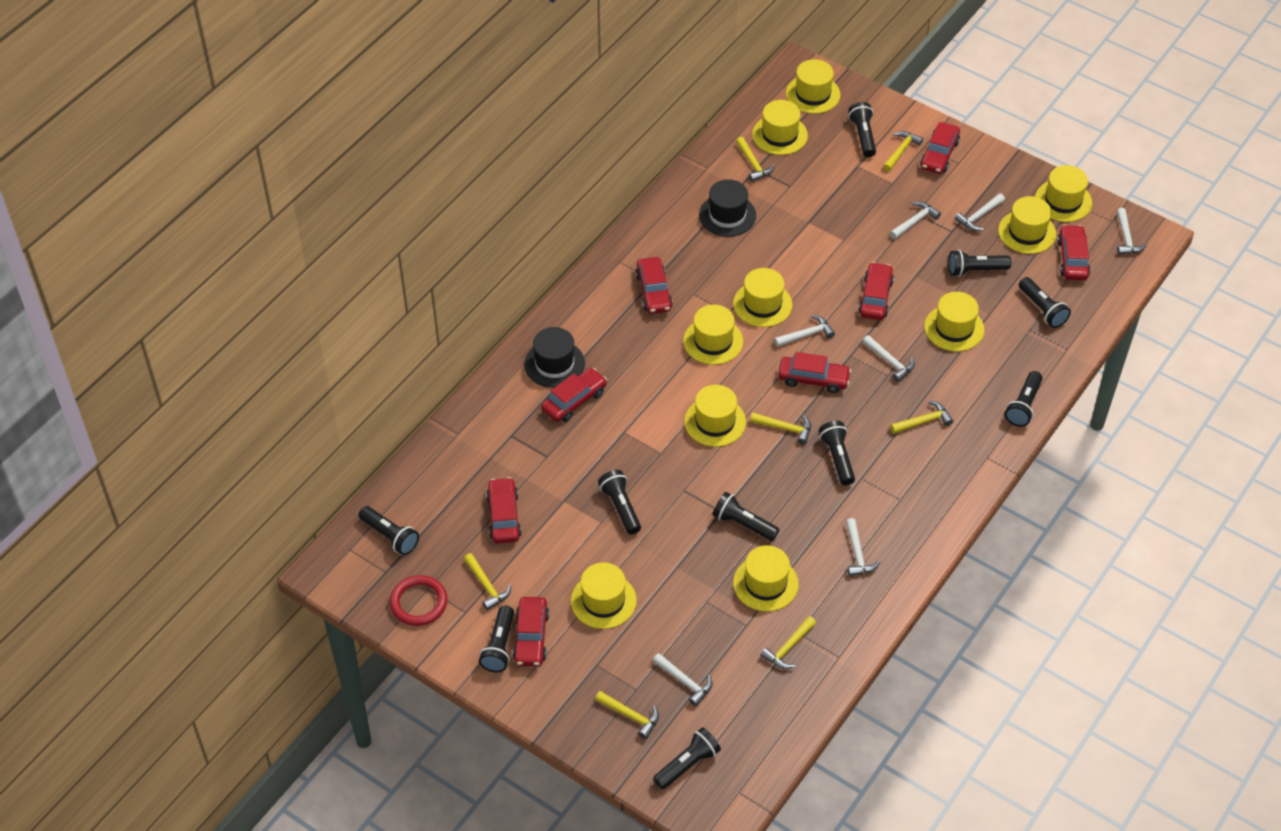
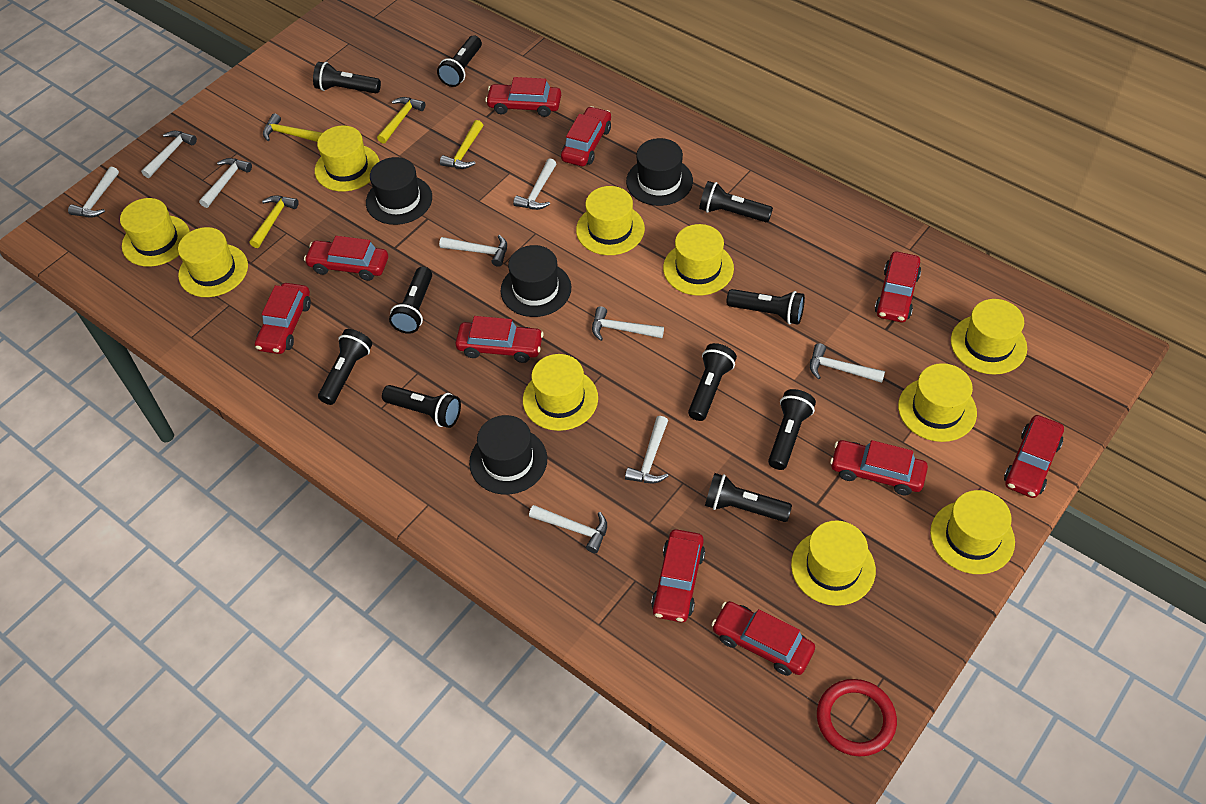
black hat: 2 -> 4
red car: 8 -> 10
white hammer: 7 -> 9
yellow hammer: 7 -> 4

==================================================

TASK GOAL → Pictures stay out; print everything else in the data exactly.

EXERCISE RESPONSE →
black hat: 2 -> 4
red car: 8 -> 10
white hammer: 7 -> 9
yellow hammer: 7 -> 4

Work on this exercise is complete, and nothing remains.